• **What the exercise asks**: Repeat the records in full, exactly.

[Opening Source records section]

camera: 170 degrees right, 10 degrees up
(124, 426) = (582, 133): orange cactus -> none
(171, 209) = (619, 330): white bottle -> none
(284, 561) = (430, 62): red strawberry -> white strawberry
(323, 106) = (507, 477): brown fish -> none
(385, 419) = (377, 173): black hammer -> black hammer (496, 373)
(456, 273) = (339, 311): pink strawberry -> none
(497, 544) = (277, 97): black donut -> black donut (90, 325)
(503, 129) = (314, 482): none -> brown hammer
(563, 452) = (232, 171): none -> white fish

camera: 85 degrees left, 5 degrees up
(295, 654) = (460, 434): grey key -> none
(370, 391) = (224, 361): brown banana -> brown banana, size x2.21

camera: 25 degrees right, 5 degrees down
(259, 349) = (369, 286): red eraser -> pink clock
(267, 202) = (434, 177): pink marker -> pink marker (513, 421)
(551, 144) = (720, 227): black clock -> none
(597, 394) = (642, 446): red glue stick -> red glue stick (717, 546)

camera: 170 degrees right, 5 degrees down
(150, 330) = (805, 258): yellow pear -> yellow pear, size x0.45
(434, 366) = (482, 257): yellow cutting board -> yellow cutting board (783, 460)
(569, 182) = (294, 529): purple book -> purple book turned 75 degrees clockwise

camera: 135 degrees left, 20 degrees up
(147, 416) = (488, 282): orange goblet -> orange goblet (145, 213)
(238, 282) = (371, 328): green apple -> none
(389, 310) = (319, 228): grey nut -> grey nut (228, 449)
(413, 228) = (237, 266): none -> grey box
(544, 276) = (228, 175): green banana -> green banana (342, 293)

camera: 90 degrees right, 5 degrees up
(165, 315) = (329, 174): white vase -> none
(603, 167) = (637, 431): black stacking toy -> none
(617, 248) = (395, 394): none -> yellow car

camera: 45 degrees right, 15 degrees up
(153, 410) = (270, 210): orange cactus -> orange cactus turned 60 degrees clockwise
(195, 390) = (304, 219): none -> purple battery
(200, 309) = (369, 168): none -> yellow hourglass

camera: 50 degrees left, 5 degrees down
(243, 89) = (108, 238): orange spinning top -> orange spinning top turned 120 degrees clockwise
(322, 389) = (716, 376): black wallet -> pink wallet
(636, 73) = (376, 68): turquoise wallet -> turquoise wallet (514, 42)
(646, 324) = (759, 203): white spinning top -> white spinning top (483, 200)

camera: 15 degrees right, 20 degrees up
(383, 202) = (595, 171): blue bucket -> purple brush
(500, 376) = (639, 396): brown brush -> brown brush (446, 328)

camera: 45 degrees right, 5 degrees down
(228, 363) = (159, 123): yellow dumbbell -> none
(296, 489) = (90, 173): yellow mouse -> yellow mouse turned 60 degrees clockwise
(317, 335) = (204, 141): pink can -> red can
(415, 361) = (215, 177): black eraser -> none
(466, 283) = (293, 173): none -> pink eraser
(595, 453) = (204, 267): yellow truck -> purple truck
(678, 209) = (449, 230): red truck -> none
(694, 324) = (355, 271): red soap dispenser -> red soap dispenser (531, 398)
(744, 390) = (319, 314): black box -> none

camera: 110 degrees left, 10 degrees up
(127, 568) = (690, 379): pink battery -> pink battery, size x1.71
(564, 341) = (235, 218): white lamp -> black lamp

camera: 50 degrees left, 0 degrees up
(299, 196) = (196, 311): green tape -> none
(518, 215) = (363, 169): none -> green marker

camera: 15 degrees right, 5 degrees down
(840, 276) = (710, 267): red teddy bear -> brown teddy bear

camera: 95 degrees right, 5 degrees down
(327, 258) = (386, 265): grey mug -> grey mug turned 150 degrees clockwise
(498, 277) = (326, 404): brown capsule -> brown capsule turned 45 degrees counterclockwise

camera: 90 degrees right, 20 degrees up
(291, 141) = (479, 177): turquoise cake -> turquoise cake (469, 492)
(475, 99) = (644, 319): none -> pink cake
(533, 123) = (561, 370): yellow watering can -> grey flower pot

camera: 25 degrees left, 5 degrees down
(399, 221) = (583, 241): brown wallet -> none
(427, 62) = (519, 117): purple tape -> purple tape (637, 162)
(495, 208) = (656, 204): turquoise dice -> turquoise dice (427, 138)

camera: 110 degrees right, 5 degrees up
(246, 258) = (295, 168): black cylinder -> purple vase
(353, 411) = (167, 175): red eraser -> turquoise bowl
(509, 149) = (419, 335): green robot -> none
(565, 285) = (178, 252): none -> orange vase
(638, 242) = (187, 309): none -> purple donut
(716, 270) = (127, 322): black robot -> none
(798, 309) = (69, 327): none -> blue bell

[Closing Source records section]

• **Answer section**:
camera: 170 degrees right, 10 degrees up
(124, 426) = (582, 133): orange cactus -> none
(171, 209) = (619, 330): white bottle -> none
(284, 561) = (430, 62): red strawberry -> white strawberry
(323, 106) = (507, 477): brown fish -> none
(385, 419) = (377, 173): black hammer -> black hammer (496, 373)
(456, 273) = (339, 311): pink strawberry -> none
(497, 544) = (277, 97): black donut -> black donut (90, 325)
(503, 129) = (314, 482): none -> brown hammer
(563, 452) = (232, 171): none -> white fish

camera: 85 degrees left, 5 degrees up
(295, 654) = (460, 434): grey key -> none
(370, 391) = (224, 361): brown banana -> brown banana, size x2.21

camera: 25 degrees right, 5 degrees down
(259, 349) = (369, 286): red eraser -> pink clock
(267, 202) = (434, 177): pink marker -> pink marker (513, 421)
(551, 144) = (720, 227): black clock -> none
(597, 394) = (642, 446): red glue stick -> red glue stick (717, 546)

camera: 170 degrees right, 5 degrees down
(150, 330) = (805, 258): yellow pear -> yellow pear, size x0.45
(434, 366) = (482, 257): yellow cutting board -> yellow cutting board (783, 460)
(569, 182) = (294, 529): purple book -> purple book turned 75 degrees clockwise

camera: 135 degrees left, 20 degrees up
(147, 416) = (488, 282): orange goblet -> orange goblet (145, 213)
(238, 282) = (371, 328): green apple -> none
(389, 310) = (319, 228): grey nut -> grey nut (228, 449)
(413, 228) = (237, 266): none -> grey box
(544, 276) = (228, 175): green banana -> green banana (342, 293)

camera: 90 degrees right, 5 degrees up
(165, 315) = (329, 174): white vase -> none
(603, 167) = (637, 431): black stacking toy -> none
(617, 248) = (395, 394): none -> yellow car

camera: 45 degrees right, 15 degrees up
(153, 410) = (270, 210): orange cactus -> orange cactus turned 60 degrees clockwise
(195, 390) = (304, 219): none -> purple battery
(200, 309) = (369, 168): none -> yellow hourglass

camera: 50 degrees left, 5 degrees down
(243, 89) = (108, 238): orange spinning top -> orange spinning top turned 120 degrees clockwise
(322, 389) = (716, 376): black wallet -> pink wallet
(636, 73) = (376, 68): turquoise wallet -> turquoise wallet (514, 42)
(646, 324) = (759, 203): white spinning top -> white spinning top (483, 200)

camera: 15 degrees right, 20 degrees up
(383, 202) = (595, 171): blue bucket -> purple brush
(500, 376) = (639, 396): brown brush -> brown brush (446, 328)

camera: 45 degrees right, 5 degrees down
(228, 363) = (159, 123): yellow dumbbell -> none
(296, 489) = (90, 173): yellow mouse -> yellow mouse turned 60 degrees clockwise
(317, 335) = (204, 141): pink can -> red can
(415, 361) = (215, 177): black eraser -> none
(466, 283) = (293, 173): none -> pink eraser
(595, 453) = (204, 267): yellow truck -> purple truck
(678, 209) = (449, 230): red truck -> none
(694, 324) = (355, 271): red soap dispenser -> red soap dispenser (531, 398)
(744, 390) = (319, 314): black box -> none

camera: 110 degrees left, 10 degrees up
(127, 568) = (690, 379): pink battery -> pink battery, size x1.71
(564, 341) = (235, 218): white lamp -> black lamp

camera: 50 degrees left, 0 degrees up
(299, 196) = (196, 311): green tape -> none
(518, 215) = (363, 169): none -> green marker

camera: 15 degrees right, 5 degrees down
(840, 276) = (710, 267): red teddy bear -> brown teddy bear

camera: 95 degrees right, 5 degrees down
(327, 258) = (386, 265): grey mug -> grey mug turned 150 degrees clockwise
(498, 277) = (326, 404): brown capsule -> brown capsule turned 45 degrees counterclockwise

camera: 90 degrees right, 20 degrees up
(291, 141) = (479, 177): turquoise cake -> turquoise cake (469, 492)
(475, 99) = (644, 319): none -> pink cake
(533, 123) = (561, 370): yellow watering can -> grey flower pot

camera: 25 degrees left, 5 degrees down
(399, 221) = (583, 241): brown wallet -> none
(427, 62) = (519, 117): purple tape -> purple tape (637, 162)
(495, 208) = (656, 204): turquoise dice -> turquoise dice (427, 138)

camera: 110 degrees right, 5 degrees up
(246, 258) = (295, 168): black cylinder -> purple vase
(353, 411) = (167, 175): red eraser -> turquoise bowl
(509, 149) = (419, 335): green robot -> none
(565, 285) = (178, 252): none -> orange vase
(638, 242) = (187, 309): none -> purple donut
(716, 270) = (127, 322): black robot -> none
(798, 309) = (69, 327): none -> blue bell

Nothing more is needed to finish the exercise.